§ **Work required**: From the records below, please repeat exactly the line that has "The camera went 15 degrees left", the line that has "The camera went 10 degrees right and 5", and every line between them, and nothing else.

[Spatial reasoning data]

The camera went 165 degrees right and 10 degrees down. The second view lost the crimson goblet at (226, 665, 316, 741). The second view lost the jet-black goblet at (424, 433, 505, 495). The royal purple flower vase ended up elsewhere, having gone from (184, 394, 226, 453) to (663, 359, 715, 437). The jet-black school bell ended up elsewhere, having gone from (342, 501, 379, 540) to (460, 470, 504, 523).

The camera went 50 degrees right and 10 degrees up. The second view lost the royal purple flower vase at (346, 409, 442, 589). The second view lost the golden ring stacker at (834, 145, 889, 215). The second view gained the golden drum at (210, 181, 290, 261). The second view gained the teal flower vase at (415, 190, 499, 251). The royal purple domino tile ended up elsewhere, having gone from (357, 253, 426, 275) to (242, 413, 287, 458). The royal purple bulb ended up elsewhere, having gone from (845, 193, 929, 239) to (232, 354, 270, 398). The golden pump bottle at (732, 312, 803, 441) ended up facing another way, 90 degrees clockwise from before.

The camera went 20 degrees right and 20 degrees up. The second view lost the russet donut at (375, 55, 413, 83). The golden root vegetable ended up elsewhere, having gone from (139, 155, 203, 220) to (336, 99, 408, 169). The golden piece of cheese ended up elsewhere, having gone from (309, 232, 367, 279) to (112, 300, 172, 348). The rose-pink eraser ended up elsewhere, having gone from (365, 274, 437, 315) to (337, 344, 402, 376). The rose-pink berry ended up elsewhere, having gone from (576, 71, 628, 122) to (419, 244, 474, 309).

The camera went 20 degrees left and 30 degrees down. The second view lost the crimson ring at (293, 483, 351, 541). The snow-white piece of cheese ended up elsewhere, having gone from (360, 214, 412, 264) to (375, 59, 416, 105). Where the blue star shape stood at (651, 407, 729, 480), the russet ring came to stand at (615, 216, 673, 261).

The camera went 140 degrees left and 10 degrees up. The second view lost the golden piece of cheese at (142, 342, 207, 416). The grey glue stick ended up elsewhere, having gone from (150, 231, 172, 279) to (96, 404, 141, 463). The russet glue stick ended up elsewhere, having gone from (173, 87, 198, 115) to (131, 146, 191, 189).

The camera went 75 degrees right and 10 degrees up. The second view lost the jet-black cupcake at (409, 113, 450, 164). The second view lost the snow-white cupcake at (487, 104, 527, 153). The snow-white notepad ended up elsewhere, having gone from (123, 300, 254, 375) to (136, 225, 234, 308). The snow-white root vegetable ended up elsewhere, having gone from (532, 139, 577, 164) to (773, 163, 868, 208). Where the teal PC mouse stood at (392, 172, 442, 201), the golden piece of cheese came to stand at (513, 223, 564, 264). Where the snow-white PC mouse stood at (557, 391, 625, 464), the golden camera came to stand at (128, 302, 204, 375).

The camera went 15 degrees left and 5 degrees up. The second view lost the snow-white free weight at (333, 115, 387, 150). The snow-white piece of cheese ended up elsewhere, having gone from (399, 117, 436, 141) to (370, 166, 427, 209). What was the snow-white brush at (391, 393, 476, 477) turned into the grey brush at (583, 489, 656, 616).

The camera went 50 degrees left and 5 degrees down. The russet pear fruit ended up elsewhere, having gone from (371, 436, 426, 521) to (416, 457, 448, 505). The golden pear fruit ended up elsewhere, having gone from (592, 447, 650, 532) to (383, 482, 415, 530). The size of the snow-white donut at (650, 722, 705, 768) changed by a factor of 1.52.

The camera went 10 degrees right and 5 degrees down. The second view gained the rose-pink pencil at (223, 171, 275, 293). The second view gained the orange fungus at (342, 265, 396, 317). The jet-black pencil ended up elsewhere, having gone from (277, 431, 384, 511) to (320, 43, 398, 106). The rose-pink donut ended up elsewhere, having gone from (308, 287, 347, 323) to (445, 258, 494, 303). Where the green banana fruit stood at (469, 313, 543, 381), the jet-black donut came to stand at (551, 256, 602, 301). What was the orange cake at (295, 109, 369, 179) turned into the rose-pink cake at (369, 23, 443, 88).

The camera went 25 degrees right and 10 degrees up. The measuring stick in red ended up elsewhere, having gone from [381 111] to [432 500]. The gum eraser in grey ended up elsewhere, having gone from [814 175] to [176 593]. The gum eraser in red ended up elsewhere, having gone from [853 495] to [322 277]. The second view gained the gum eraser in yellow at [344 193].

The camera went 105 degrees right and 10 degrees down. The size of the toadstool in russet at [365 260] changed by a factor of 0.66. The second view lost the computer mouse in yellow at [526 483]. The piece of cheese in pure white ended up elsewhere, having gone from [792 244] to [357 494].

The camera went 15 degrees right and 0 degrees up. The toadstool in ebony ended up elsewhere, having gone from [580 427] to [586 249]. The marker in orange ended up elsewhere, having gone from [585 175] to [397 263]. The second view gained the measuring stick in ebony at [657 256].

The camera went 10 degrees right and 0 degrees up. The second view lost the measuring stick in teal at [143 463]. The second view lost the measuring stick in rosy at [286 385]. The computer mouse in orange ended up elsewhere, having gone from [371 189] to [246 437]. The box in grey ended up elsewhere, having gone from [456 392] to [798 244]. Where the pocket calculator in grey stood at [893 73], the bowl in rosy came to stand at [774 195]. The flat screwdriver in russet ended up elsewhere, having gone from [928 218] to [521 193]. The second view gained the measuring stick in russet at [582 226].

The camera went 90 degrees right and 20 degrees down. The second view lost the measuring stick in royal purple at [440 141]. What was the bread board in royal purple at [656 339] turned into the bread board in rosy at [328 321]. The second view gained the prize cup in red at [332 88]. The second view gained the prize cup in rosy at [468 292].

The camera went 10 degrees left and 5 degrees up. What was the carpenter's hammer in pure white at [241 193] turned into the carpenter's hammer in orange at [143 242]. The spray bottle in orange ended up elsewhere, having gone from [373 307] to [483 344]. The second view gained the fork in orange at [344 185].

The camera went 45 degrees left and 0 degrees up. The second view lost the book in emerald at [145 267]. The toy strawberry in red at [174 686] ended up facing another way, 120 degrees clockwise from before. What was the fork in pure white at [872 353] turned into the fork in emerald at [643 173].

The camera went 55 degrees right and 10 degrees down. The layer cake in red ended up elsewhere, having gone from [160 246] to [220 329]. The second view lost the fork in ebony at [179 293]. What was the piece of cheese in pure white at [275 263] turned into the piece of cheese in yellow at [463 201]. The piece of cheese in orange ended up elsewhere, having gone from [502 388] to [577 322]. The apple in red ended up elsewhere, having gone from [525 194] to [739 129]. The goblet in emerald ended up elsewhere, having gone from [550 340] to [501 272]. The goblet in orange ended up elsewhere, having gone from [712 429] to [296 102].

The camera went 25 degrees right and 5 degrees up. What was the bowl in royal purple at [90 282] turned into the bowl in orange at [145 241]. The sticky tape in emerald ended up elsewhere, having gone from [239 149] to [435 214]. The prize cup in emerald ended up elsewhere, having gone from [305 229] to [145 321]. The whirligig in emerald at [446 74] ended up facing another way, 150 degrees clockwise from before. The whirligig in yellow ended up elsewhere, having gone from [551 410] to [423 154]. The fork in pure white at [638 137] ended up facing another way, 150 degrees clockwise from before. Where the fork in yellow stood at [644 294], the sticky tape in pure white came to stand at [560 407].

§ **Task response**:
The camera went 15 degrees left and 5 degrees up. The second view lost the snow-white free weight at (333, 115, 387, 150). The snow-white piece of cheese ended up elsewhere, having gone from (399, 117, 436, 141) to (370, 166, 427, 209). What was the snow-white brush at (391, 393, 476, 477) turned into the grey brush at (583, 489, 656, 616).

The camera went 50 degrees left and 5 degrees down. The russet pear fruit ended up elsewhere, having gone from (371, 436, 426, 521) to (416, 457, 448, 505). The golden pear fruit ended up elsewhere, having gone from (592, 447, 650, 532) to (383, 482, 415, 530). The size of the snow-white donut at (650, 722, 705, 768) changed by a factor of 1.52.

The camera went 10 degrees right and 5 degrees down. The second view gained the rose-pink pencil at (223, 171, 275, 293). The second view gained the orange fungus at (342, 265, 396, 317). The jet-black pencil ended up elsewhere, having gone from (277, 431, 384, 511) to (320, 43, 398, 106). The rose-pink donut ended up elsewhere, having gone from (308, 287, 347, 323) to (445, 258, 494, 303). Where the green banana fruit stood at (469, 313, 543, 381), the jet-black donut came to stand at (551, 256, 602, 301). What was the orange cake at (295, 109, 369, 179) turned into the rose-pink cake at (369, 23, 443, 88).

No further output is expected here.